- INSTRUCTIONS TO FOLLOW -
Using the records provided below, locate and copy each line that contains the word "VBAT".

- Change detection outputs -
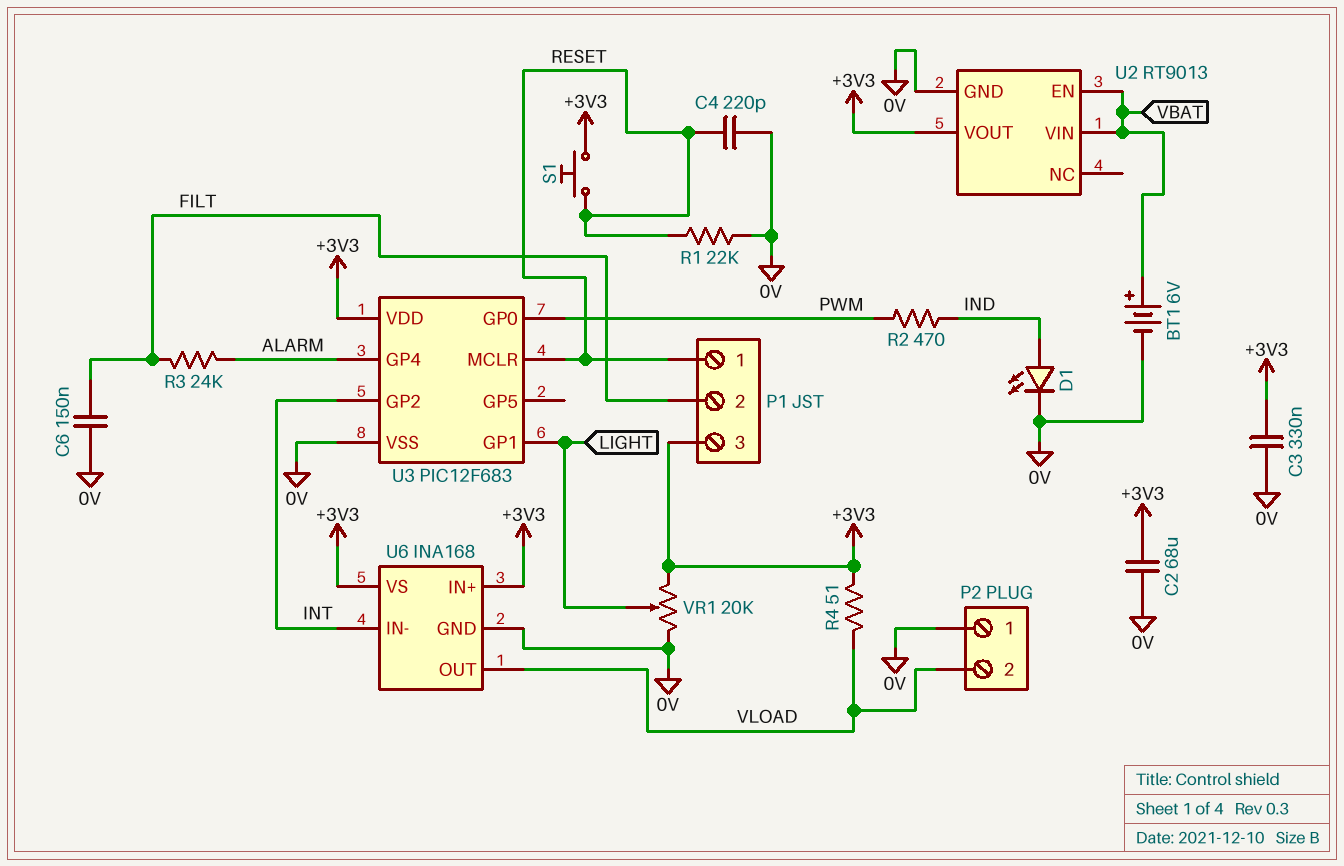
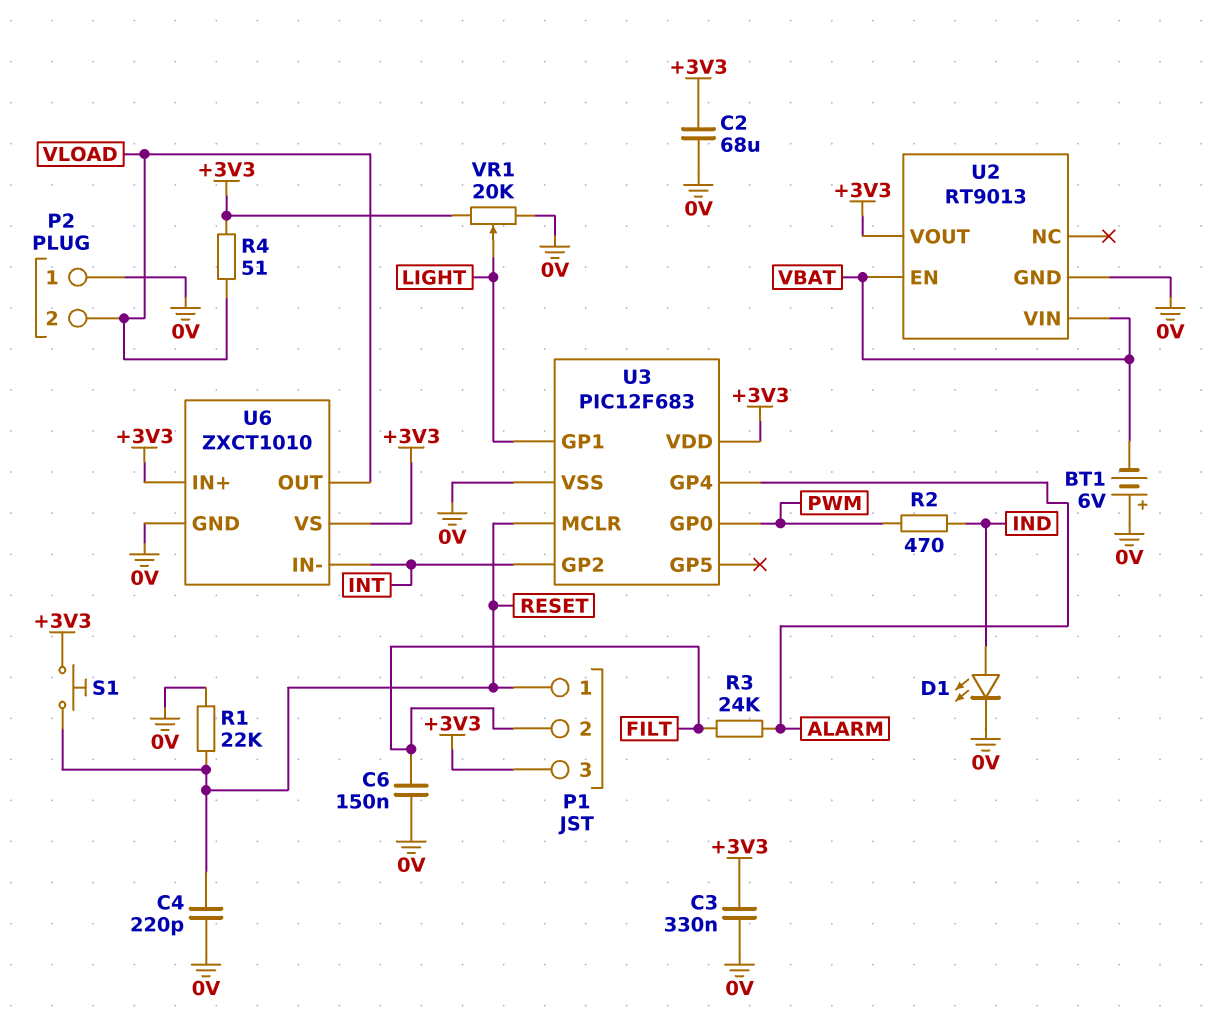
BT1: 6V (plus VBAT, minus 0V) -> 6V (plus 0V, minus VBAT)
U6: INA168 -> ZXCT1010

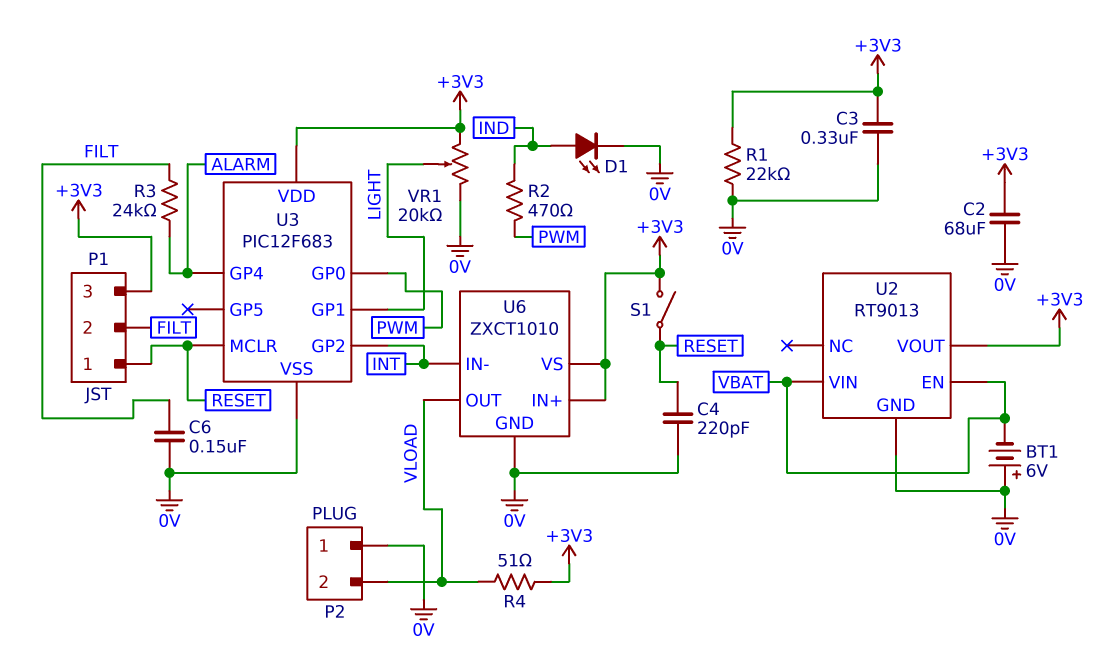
R1: 22k (0V, RESET) -> 22k (+3V3, 0V)
S1: button (+3V3, RESET) -> switch (+3V3, RESET)

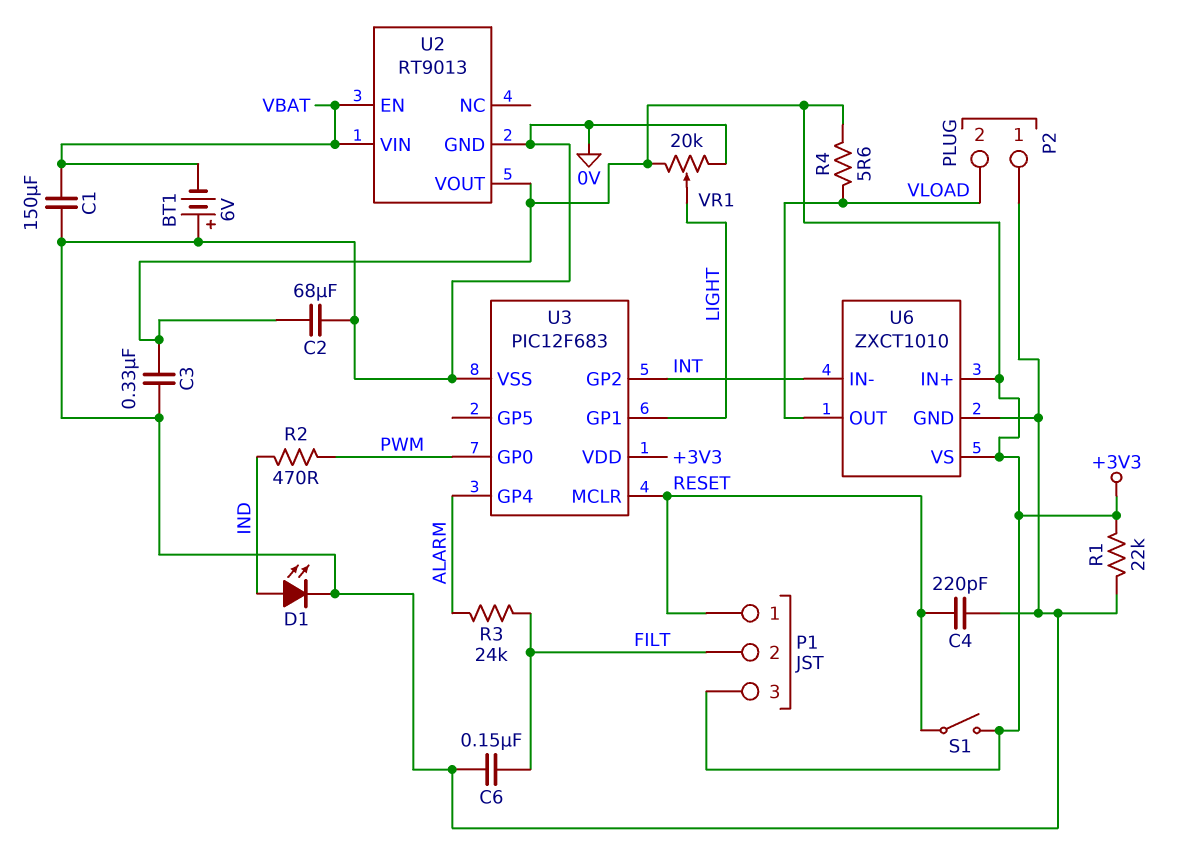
C1: none -> 150uF (0V, VBAT)
R4: 51 (+3V3, VLOAD) -> 5.6 (+3V3, VLOAD)

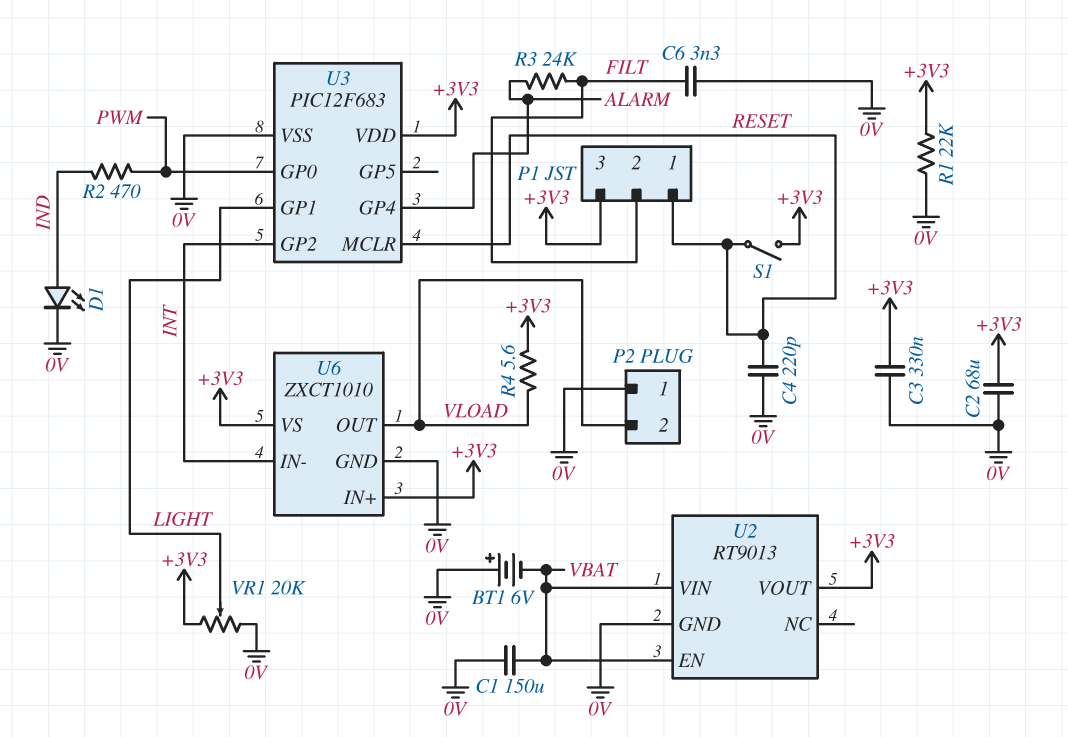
C6: 150nF (0V, FILT) -> 3.3nF (0V, FILT)

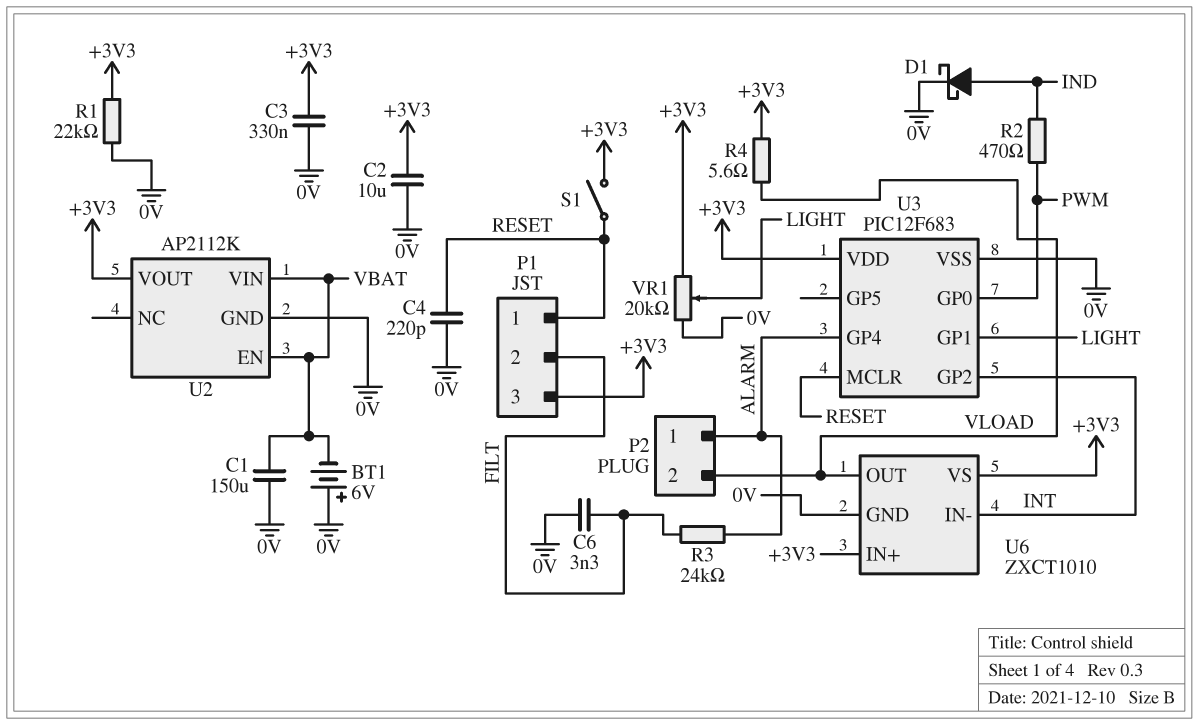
C2: 68uF (+3V3, 0V) -> 10uF (+3V3, 0V)
D1: LED (A IND, K 0V) -> schottky (A IND, K 0V)
P2 pin 1: 0V -> ALARM
U2: RT9013 -> AP2112K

- PROBLEM SOLUTION -
BT1: 6V (plus VBAT, minus 0V) -> 6V (plus 0V, minus VBAT)
C1: none -> 150uF (0V, VBAT)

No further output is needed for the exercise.